WORK TO BE COMPLETED:
Could you please write out each line of the records exactly, minus the pictures?

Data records

⁂

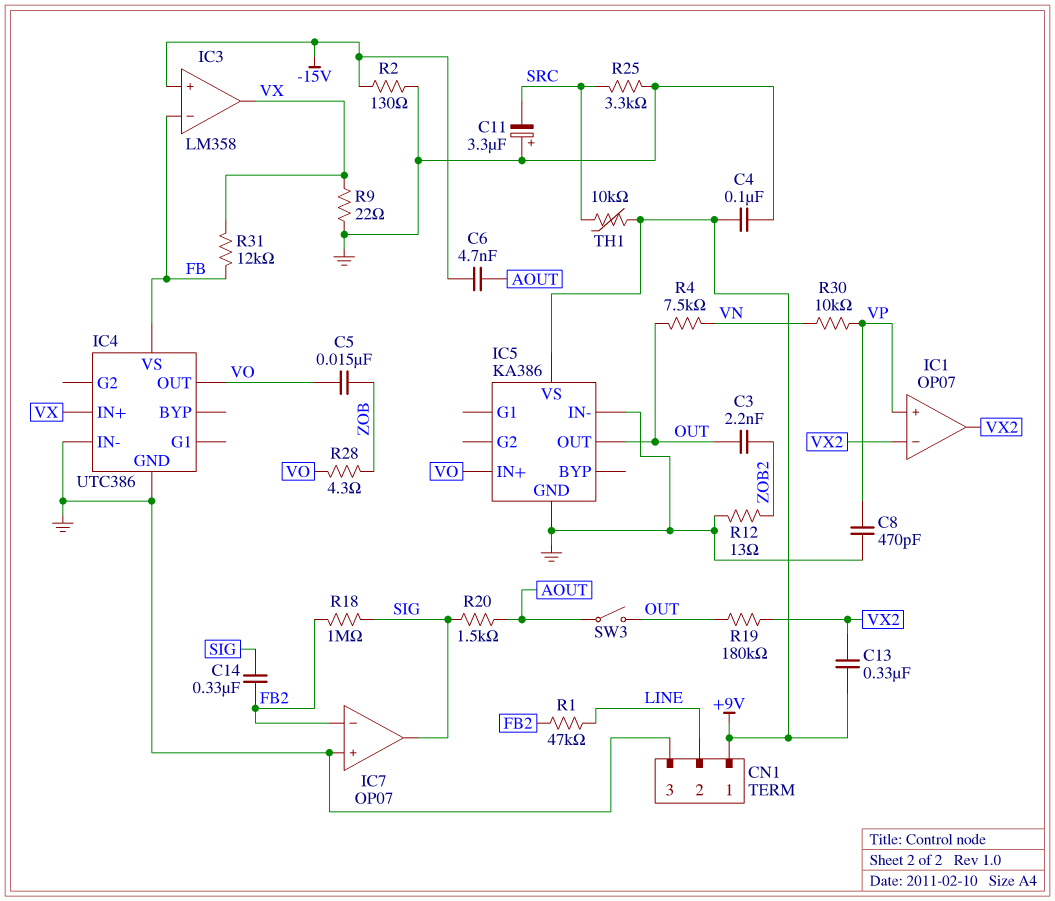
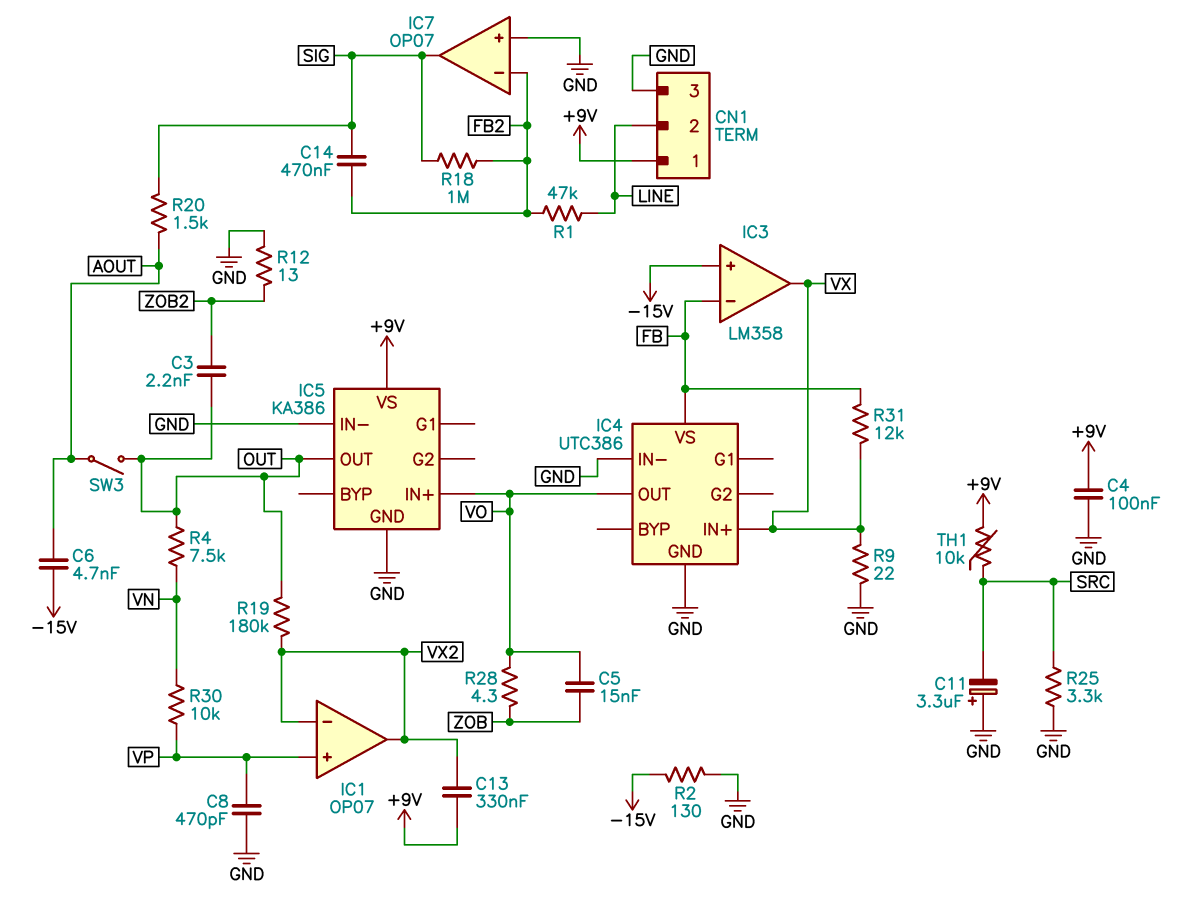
C14: 330nF (FB2, SIG) -> 470nF (FB2, SIG)

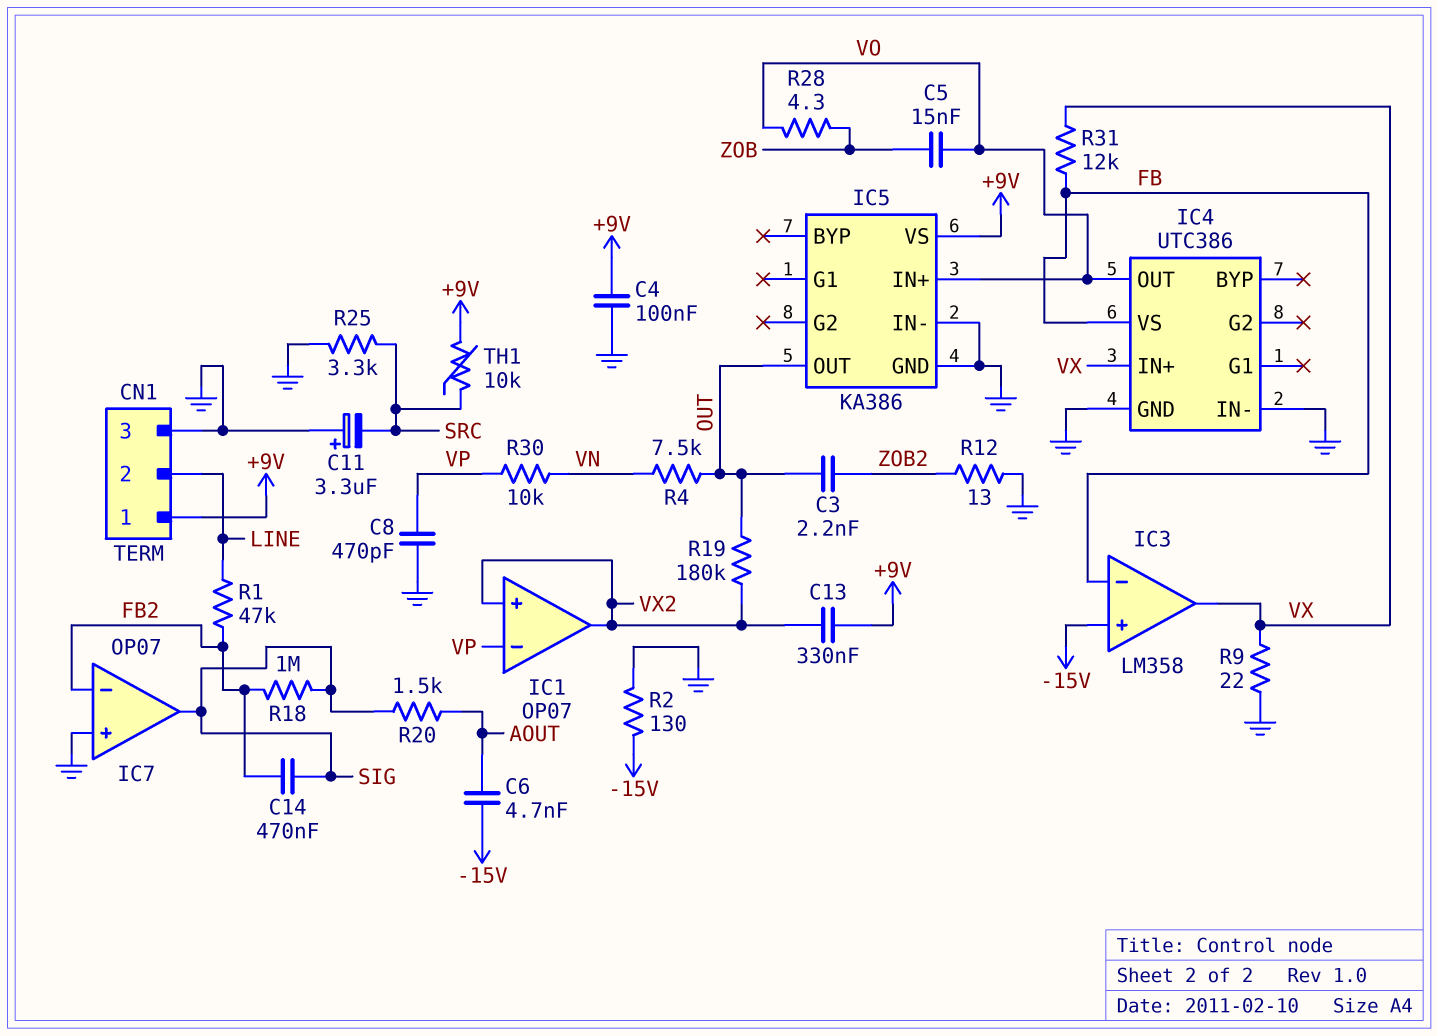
IC1 pin in+: VP -> VX2
IC1 pin in-: VX2 -> VP
SW3: switch (AOUT, OUT) -> none

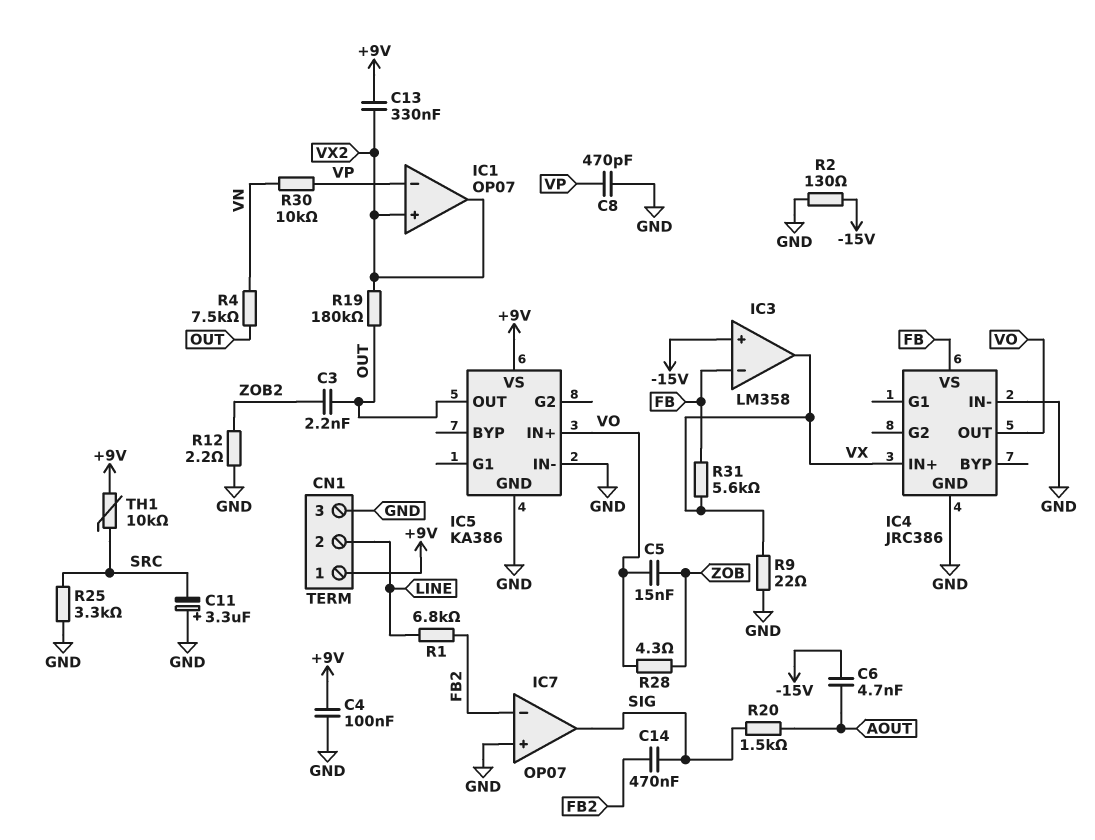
IC4: UTC386 -> JRC386
R1: 47k (FB2, LINE) -> 6.8k (FB2, LINE)
R12: 13 (GND, ZOB2) -> 2.2 (GND, ZOB2)
R18: 1M (FB2, SIG) -> none
R31: 12k (FB, VX) -> 5.6k (FB, VX)

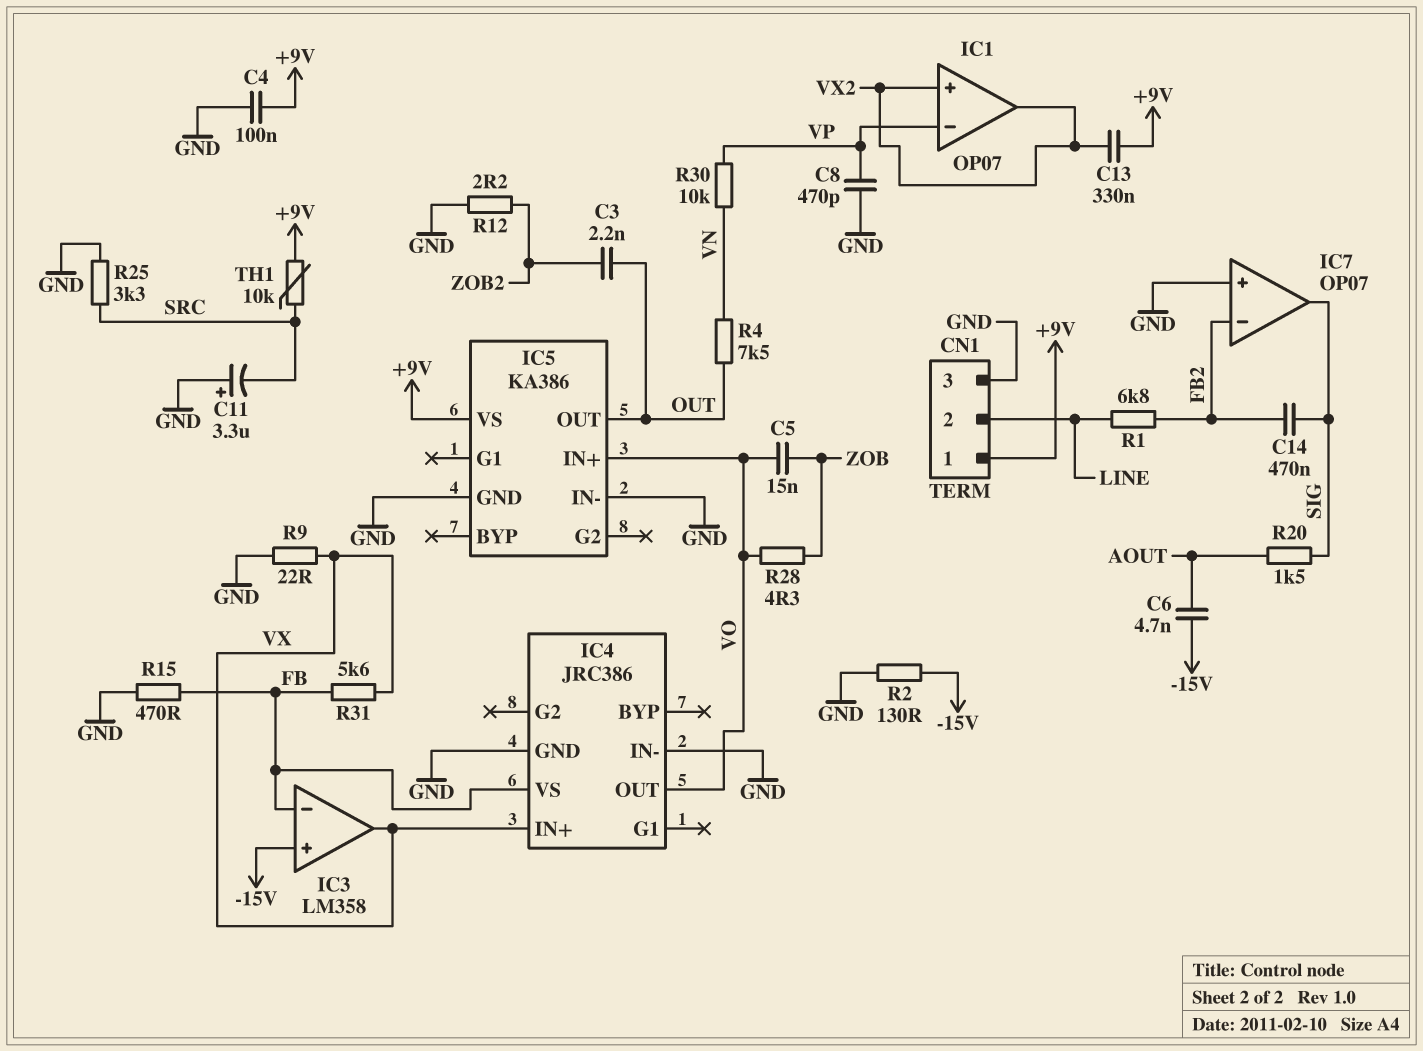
R15: none -> 470 (FB, GND)
R19: 180k (OUT, VX2) -> none

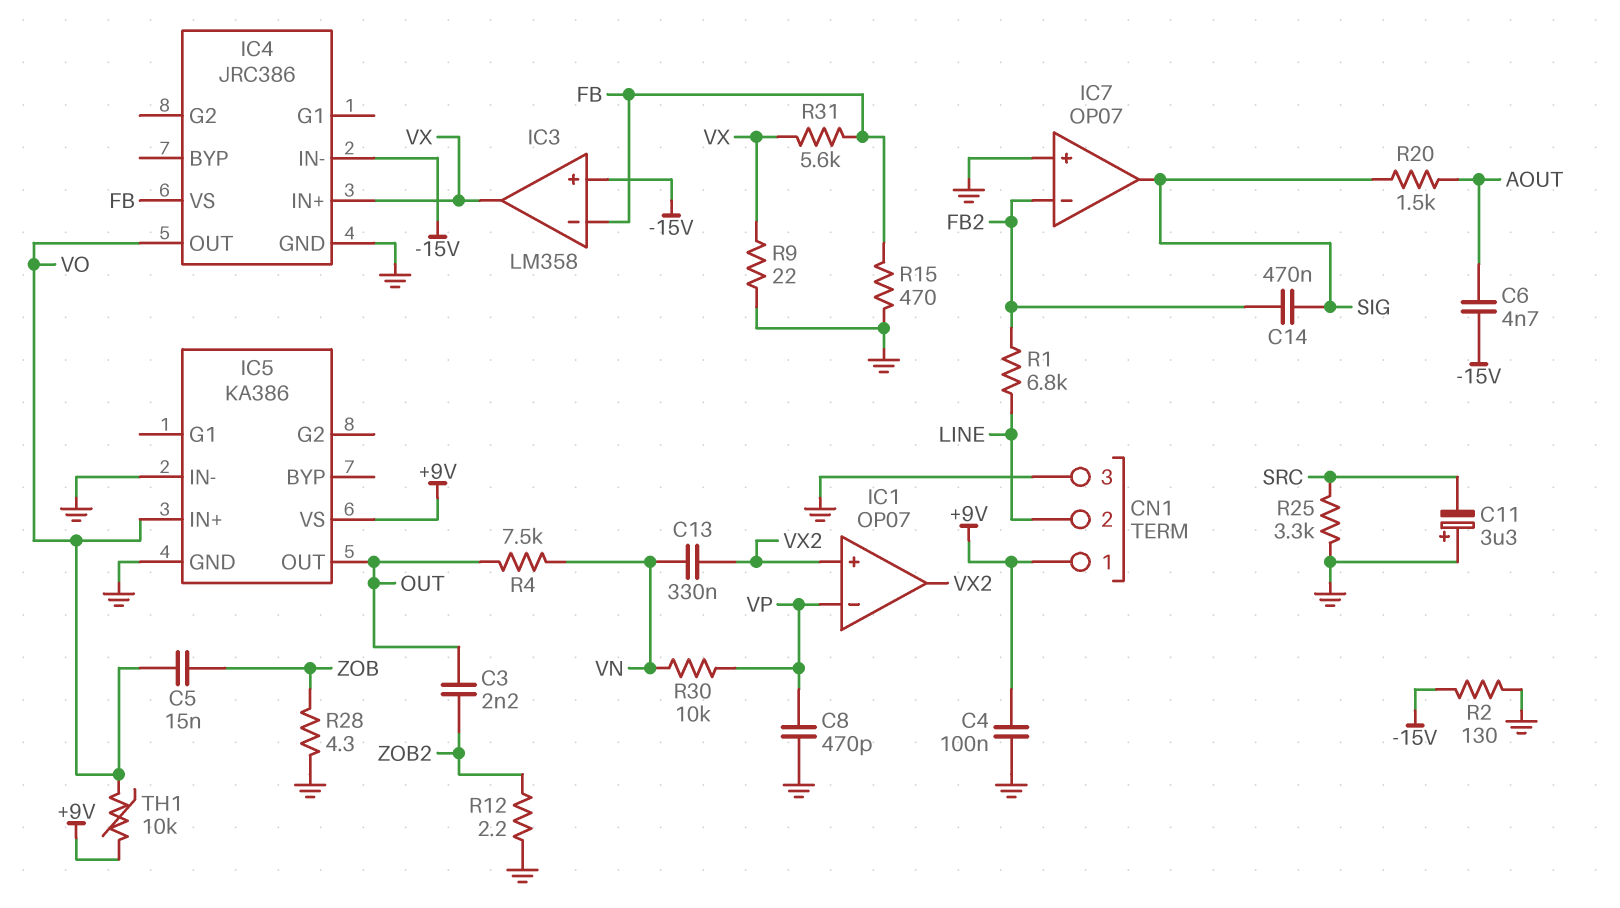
C13: 330nF (+9V, VX2) -> 330nF (VN, VX2)
IC4 pin IN-: GND -> -15V
R28: 4.3 (VO, ZOB) -> 4.3 (GND, ZOB)
TH1: 10k (+9V, SRC) -> 10k (+9V, VO)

⁂

OUTPUT OF THE EXERCISE:
C14: 330nF (FB2, SIG) -> 470nF (FB2, SIG)

IC1 pin in+: VP -> VX2
IC1 pin in-: VX2 -> VP
SW3: switch (AOUT, OUT) -> none

IC4: UTC386 -> JRC386
R1: 47k (FB2, LINE) -> 6.8k (FB2, LINE)
R12: 13 (GND, ZOB2) -> 2.2 (GND, ZOB2)
R18: 1M (FB2, SIG) -> none
R31: 12k (FB, VX) -> 5.6k (FB, VX)

R15: none -> 470 (FB, GND)
R19: 180k (OUT, VX2) -> none

C13: 330nF (+9V, VX2) -> 330nF (VN, VX2)
IC4 pin IN-: GND -> -15V
R28: 4.3 (VO, ZOB) -> 4.3 (GND, ZOB)
TH1: 10k (+9V, SRC) -> 10k (+9V, VO)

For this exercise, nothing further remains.